Exact copy, no pictures: output all the records that follow.

______

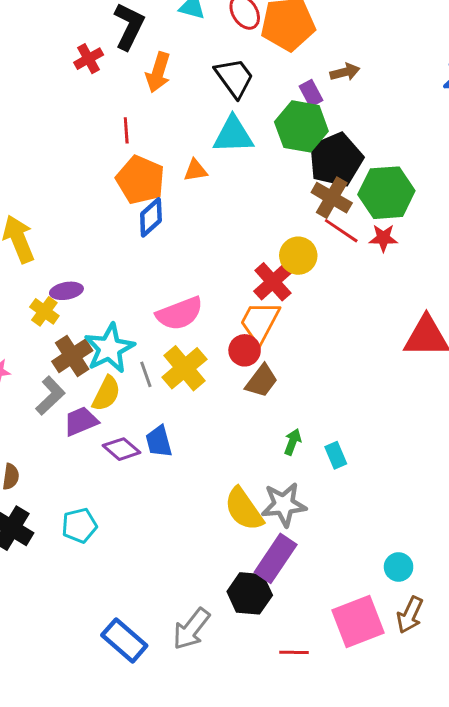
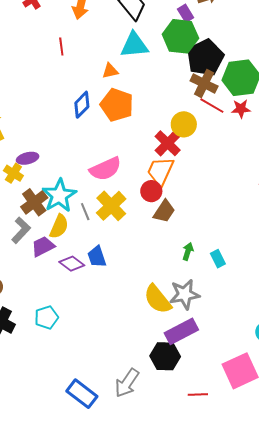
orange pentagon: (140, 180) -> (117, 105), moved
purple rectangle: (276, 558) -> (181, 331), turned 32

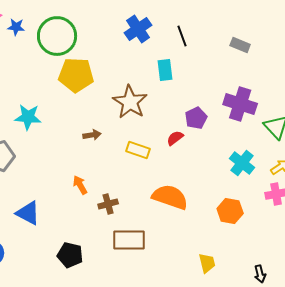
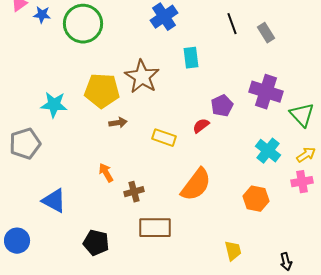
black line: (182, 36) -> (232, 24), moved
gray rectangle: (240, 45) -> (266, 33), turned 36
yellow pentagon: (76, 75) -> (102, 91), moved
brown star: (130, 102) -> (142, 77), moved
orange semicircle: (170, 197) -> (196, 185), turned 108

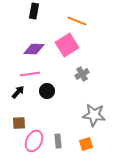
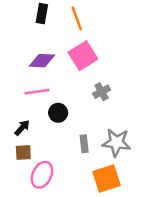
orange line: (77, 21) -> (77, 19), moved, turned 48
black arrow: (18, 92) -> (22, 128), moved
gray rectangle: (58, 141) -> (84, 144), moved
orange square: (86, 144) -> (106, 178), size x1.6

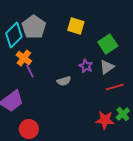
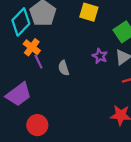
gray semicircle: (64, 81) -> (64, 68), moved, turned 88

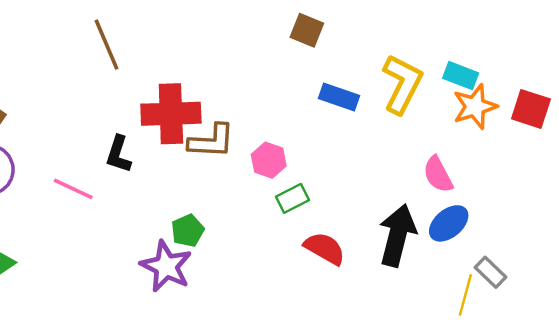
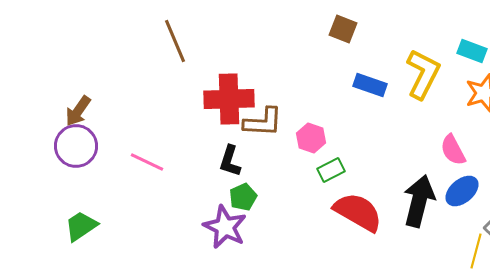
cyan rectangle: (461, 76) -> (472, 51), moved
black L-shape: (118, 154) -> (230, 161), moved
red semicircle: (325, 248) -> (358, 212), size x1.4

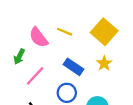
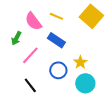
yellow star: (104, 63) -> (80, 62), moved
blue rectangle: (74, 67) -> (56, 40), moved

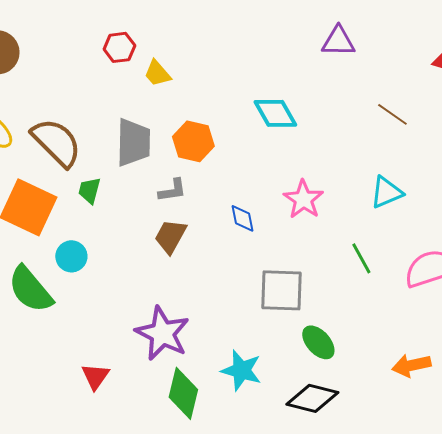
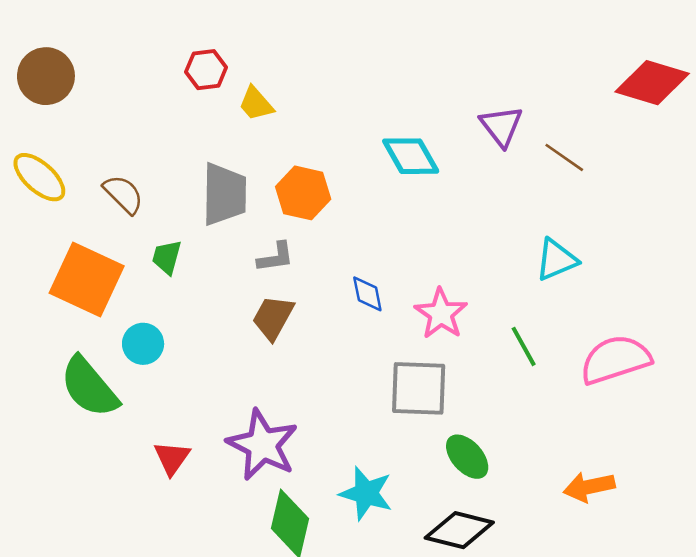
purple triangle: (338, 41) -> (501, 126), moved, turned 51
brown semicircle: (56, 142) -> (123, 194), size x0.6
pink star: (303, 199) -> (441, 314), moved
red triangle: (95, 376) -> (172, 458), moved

______

YOUR SOLUTION:
orange pentagon: (140, 180) -> (117, 105), moved
purple rectangle: (276, 558) -> (181, 331), turned 32

black line: (182, 36) -> (232, 24), moved
gray rectangle: (240, 45) -> (266, 33), turned 36
yellow pentagon: (76, 75) -> (102, 91), moved
brown star: (130, 102) -> (142, 77), moved
orange semicircle: (170, 197) -> (196, 185), turned 108

orange line: (77, 21) -> (77, 19), moved, turned 48
black arrow: (18, 92) -> (22, 128), moved
gray rectangle: (58, 141) -> (84, 144), moved
orange square: (86, 144) -> (106, 178), size x1.6

gray semicircle: (64, 81) -> (64, 68), moved, turned 88

cyan rectangle: (461, 76) -> (472, 51), moved
black L-shape: (118, 154) -> (230, 161), moved
red semicircle: (325, 248) -> (358, 212), size x1.4

yellow star: (104, 63) -> (80, 62), moved
blue rectangle: (74, 67) -> (56, 40), moved

purple triangle: (338, 41) -> (501, 126), moved, turned 51
brown semicircle: (56, 142) -> (123, 194), size x0.6
pink star: (303, 199) -> (441, 314), moved
red triangle: (95, 376) -> (172, 458), moved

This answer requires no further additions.